>>>
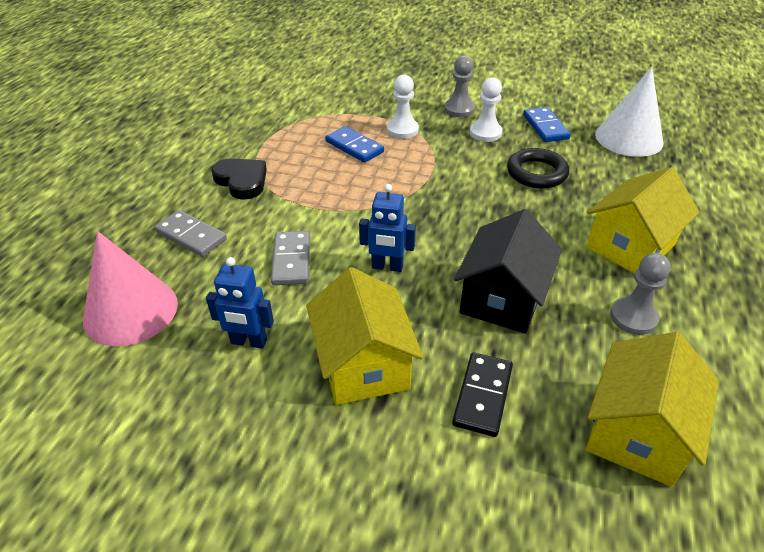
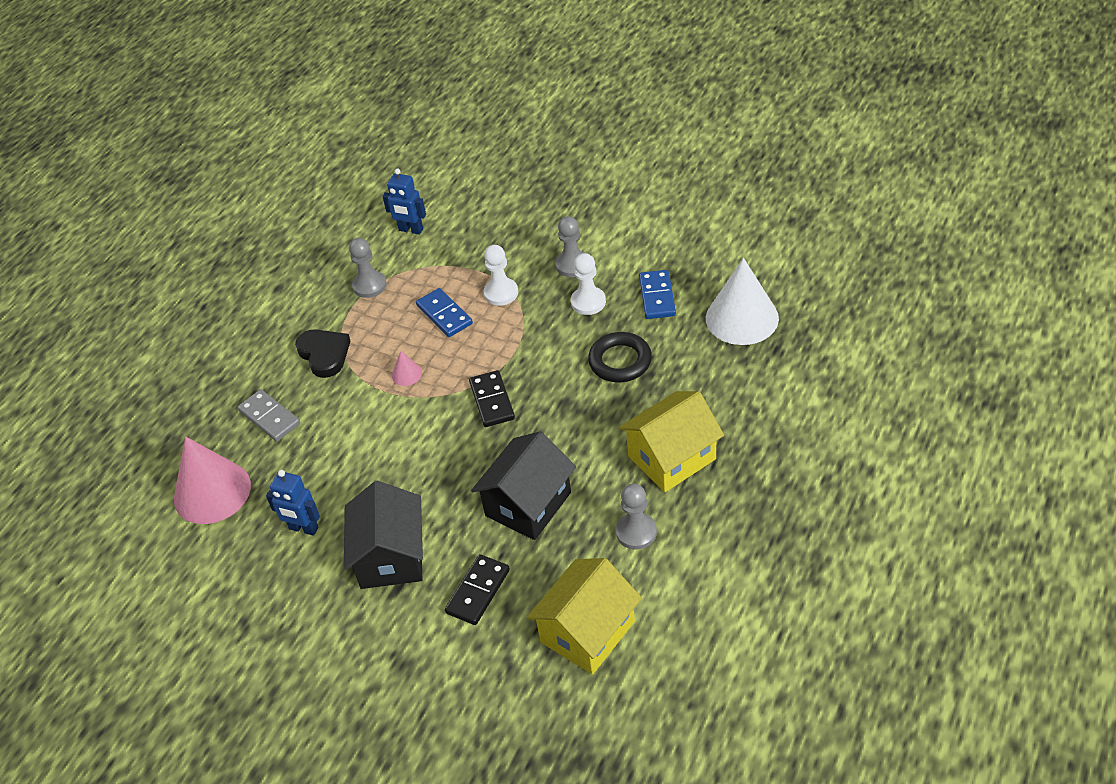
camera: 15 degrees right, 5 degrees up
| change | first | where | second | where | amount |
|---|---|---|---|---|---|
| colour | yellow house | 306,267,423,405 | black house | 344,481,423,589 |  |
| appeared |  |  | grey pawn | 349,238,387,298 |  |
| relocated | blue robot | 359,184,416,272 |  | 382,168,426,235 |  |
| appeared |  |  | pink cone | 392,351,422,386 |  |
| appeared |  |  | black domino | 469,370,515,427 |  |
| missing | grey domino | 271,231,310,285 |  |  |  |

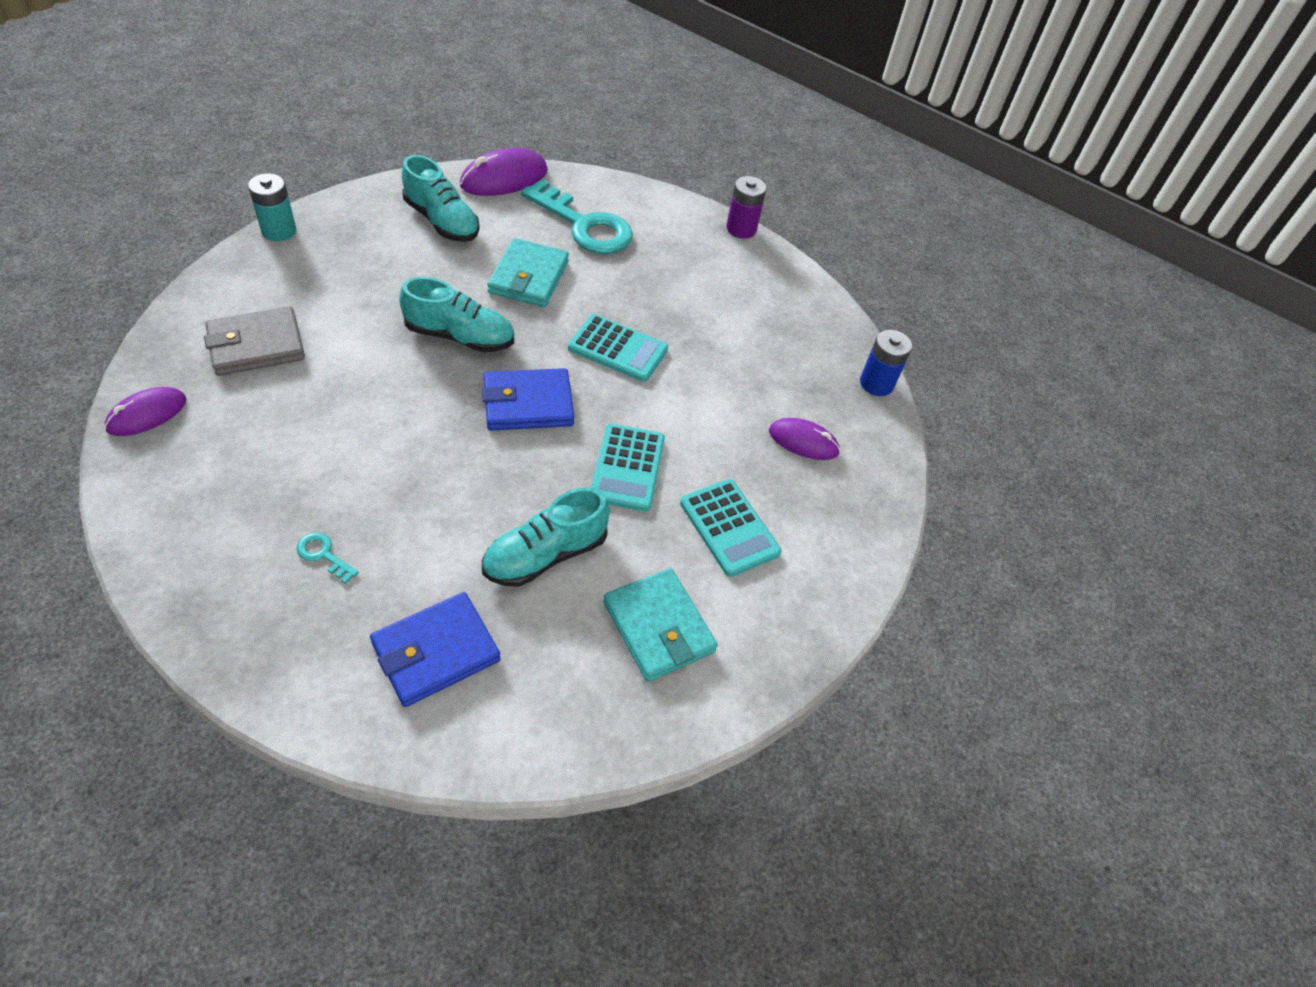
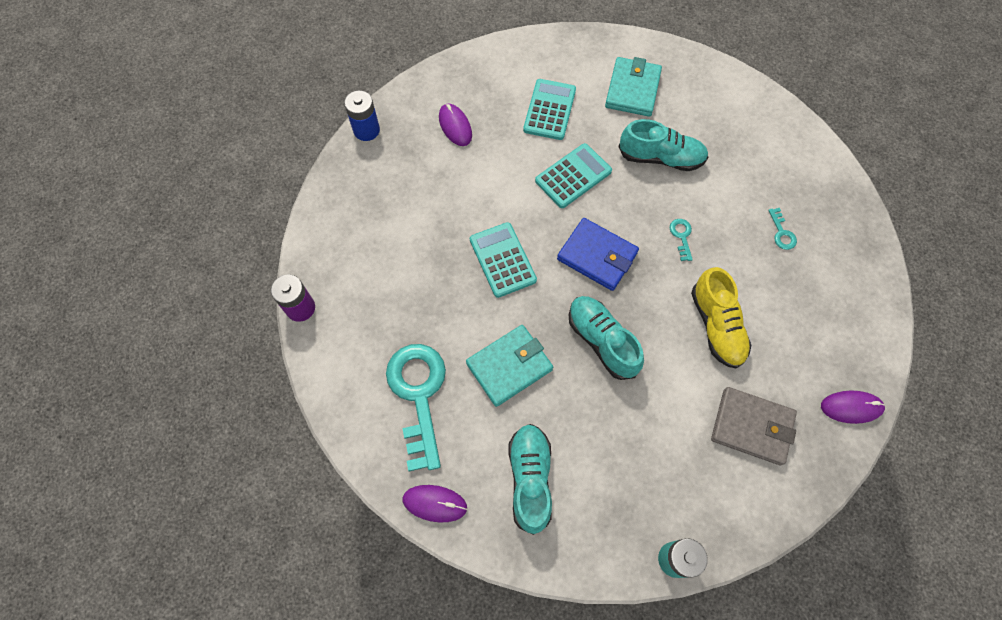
camera: 130 degrees left, 15 degrees up
| change | first | where | second | where | amount |
|---|---|---|---|---|---|
| size | purple mouse | 460,148,548,196 |  | 403,485,467,522 | x0.65 |
| appeared |  |  | turquoise key | 670,219,693,261 |  |
| appeared |  |  | yellow shoe | 691,267,751,368 |  |
| missing | blue wallet | 370,592,501,707 |  |  |  |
<<<
Look for the string "black" in the listing above and copy every line holding it.

FINISHED EXERCISE >>
| colour | yellow house | 306,267,423,405 | black house | 344,481,423,589 |  |
| appeared |  |  | black domino | 469,370,515,427 |  |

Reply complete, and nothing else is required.